Task to carry out> Please go through the records below and return every line holding the word "BARO".

Detected change data:
------

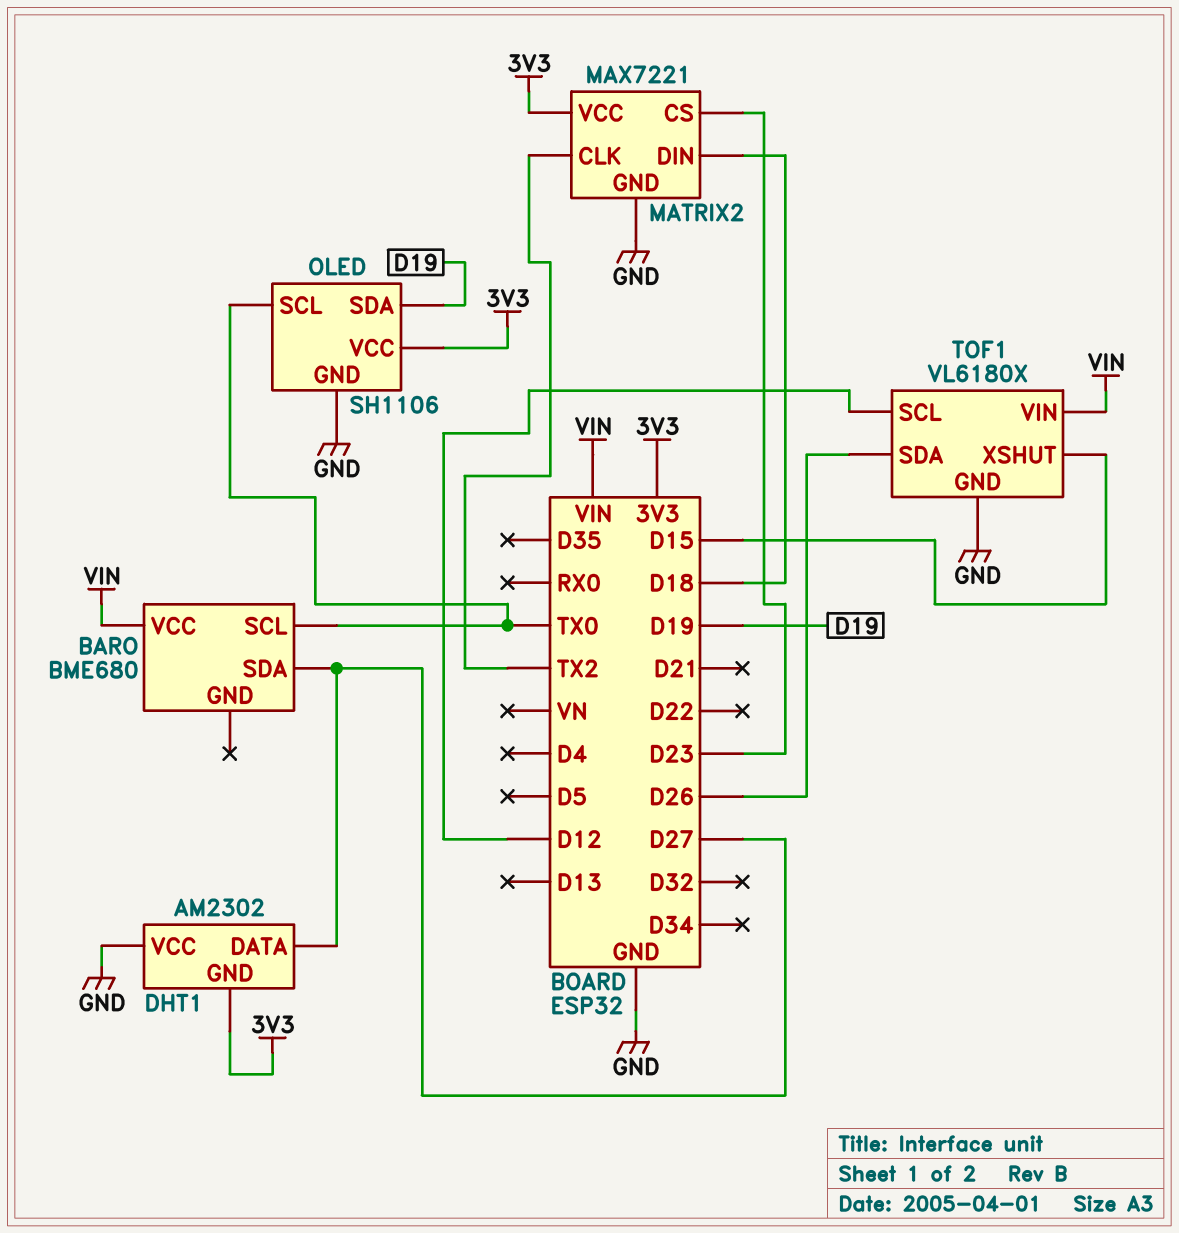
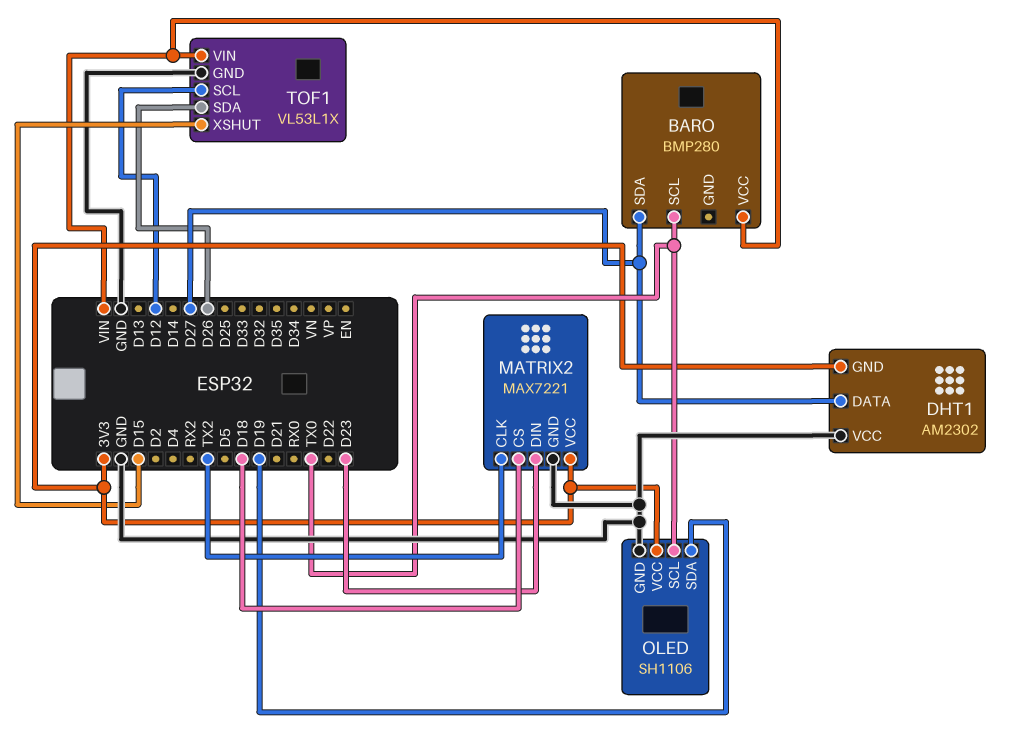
BARO: BME680 -> BMP280
MATRIX2 pin CS: D23 -> D18
MATRIX2 pin DIN: D18 -> D23
TOF1: VL6180X -> VL53L1X

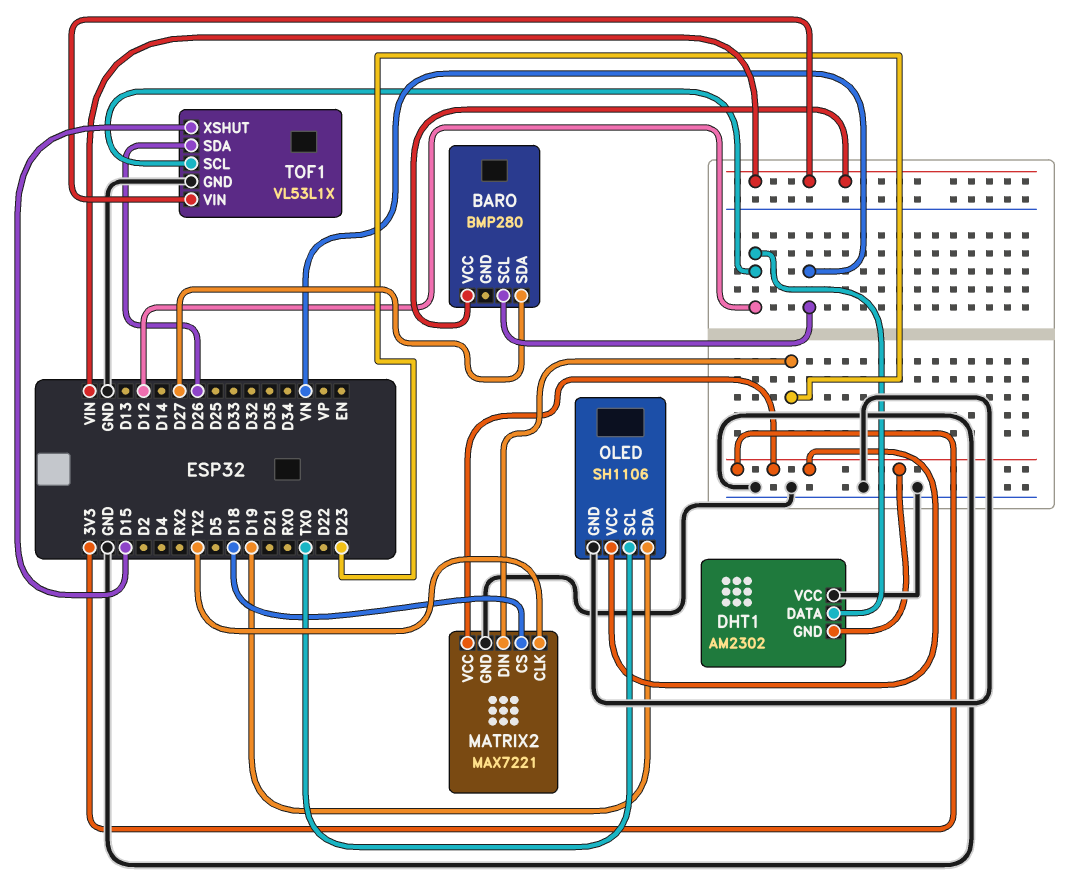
BARO pin SCL: TX0 -> VN
DHT1 pin DATA: D27 -> D12

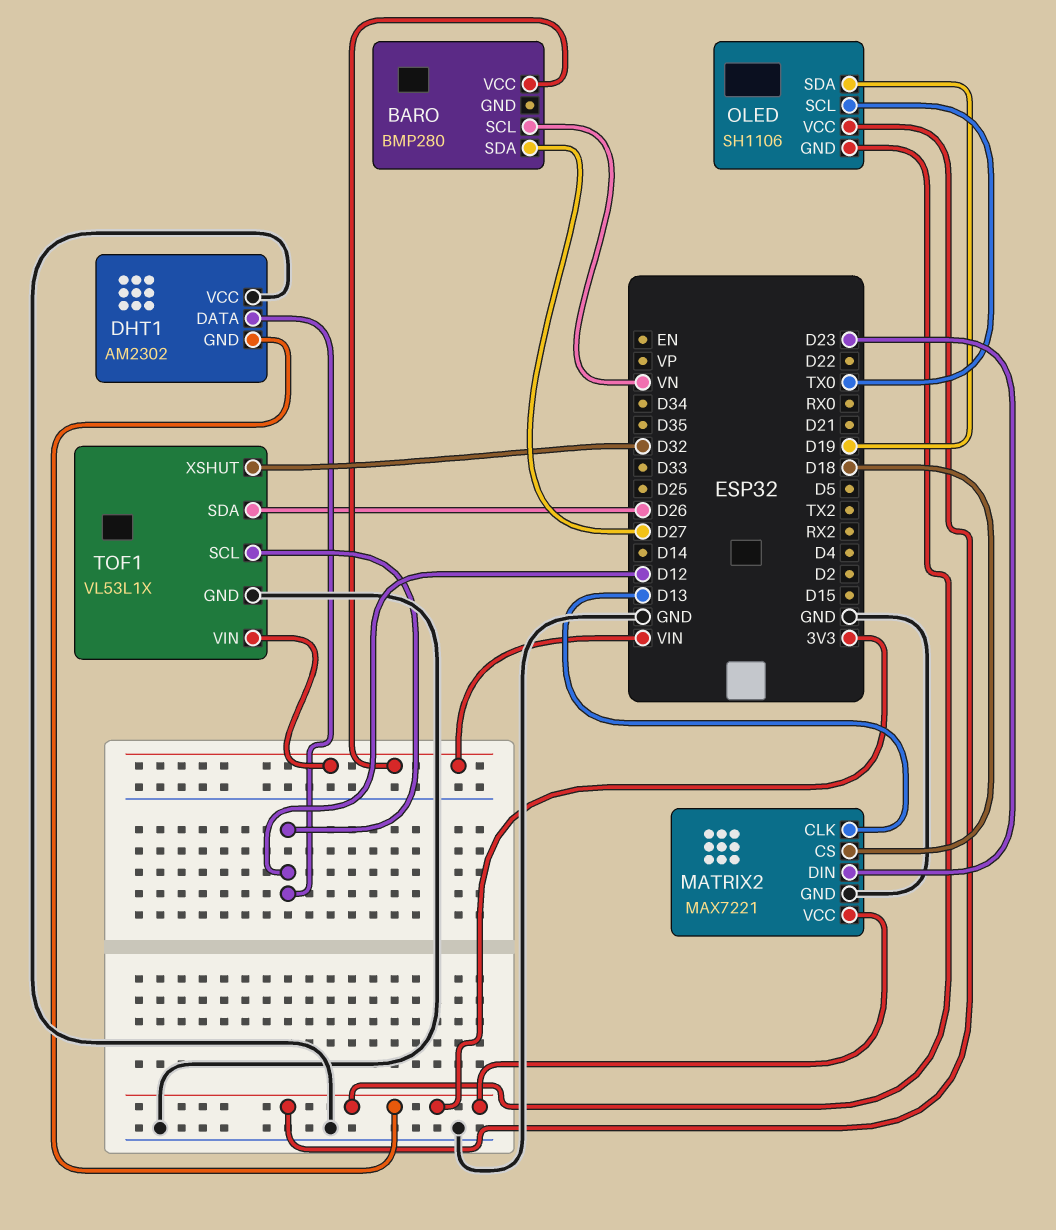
MATRIX2 pin CLK: TX2 -> D13
OLED pin GND: GND -> 3V3
TOF1 pin XSHUT: D15 -> D32

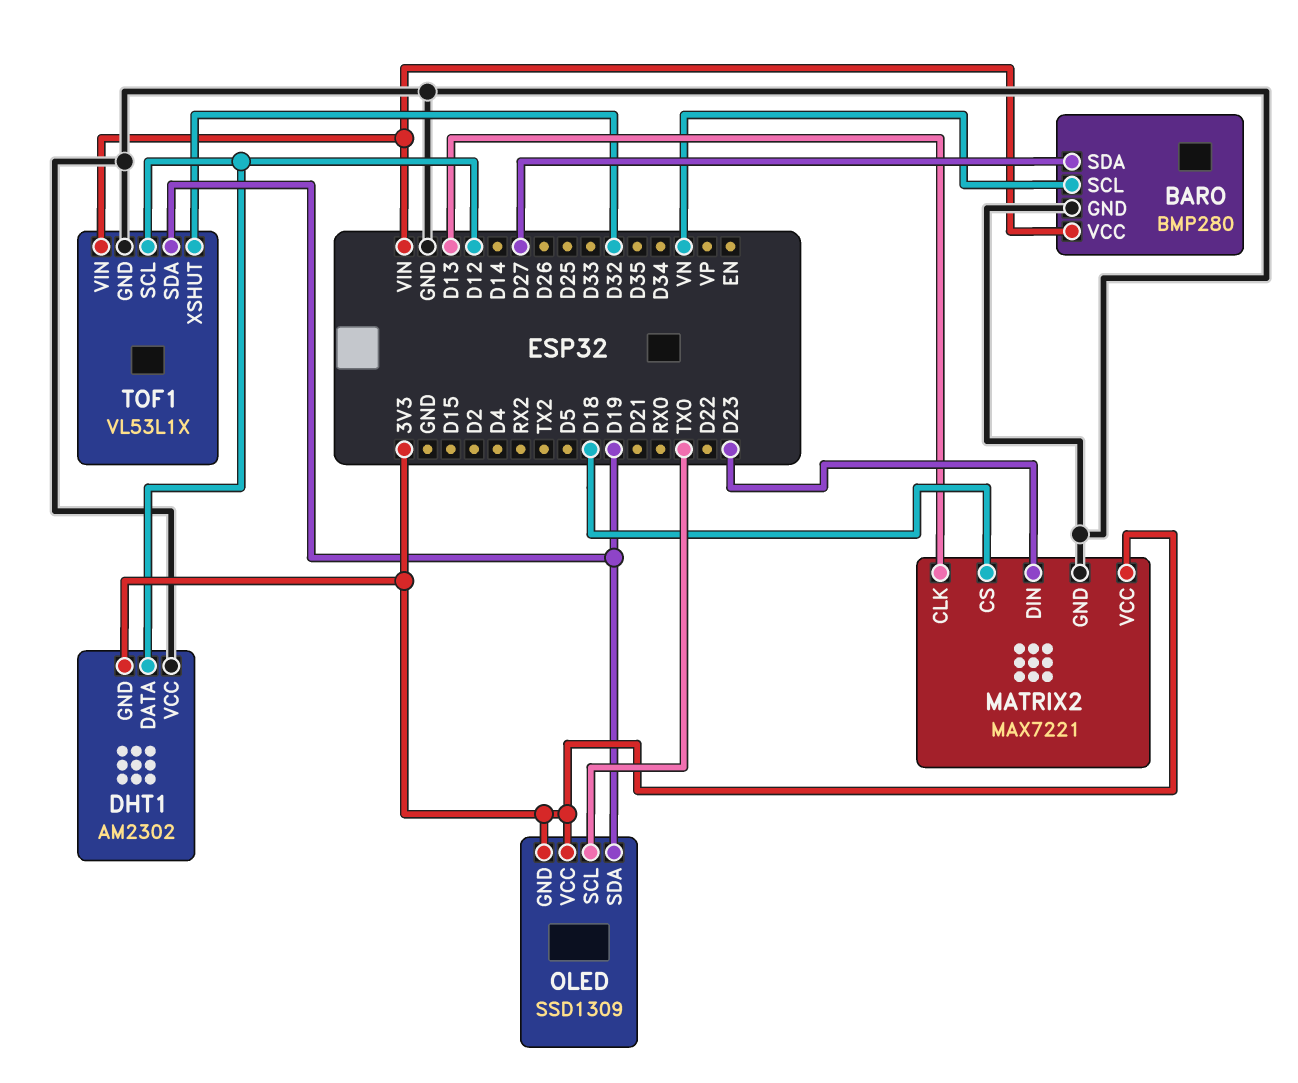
BARO pin GND: none -> GND
OLED: SH1106 -> SSD1309
TOF1 pin SDA: D26 -> D19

------

Result>
BARO: BME680 -> BMP280
BARO pin SCL: TX0 -> VN
BARO pin GND: none -> GND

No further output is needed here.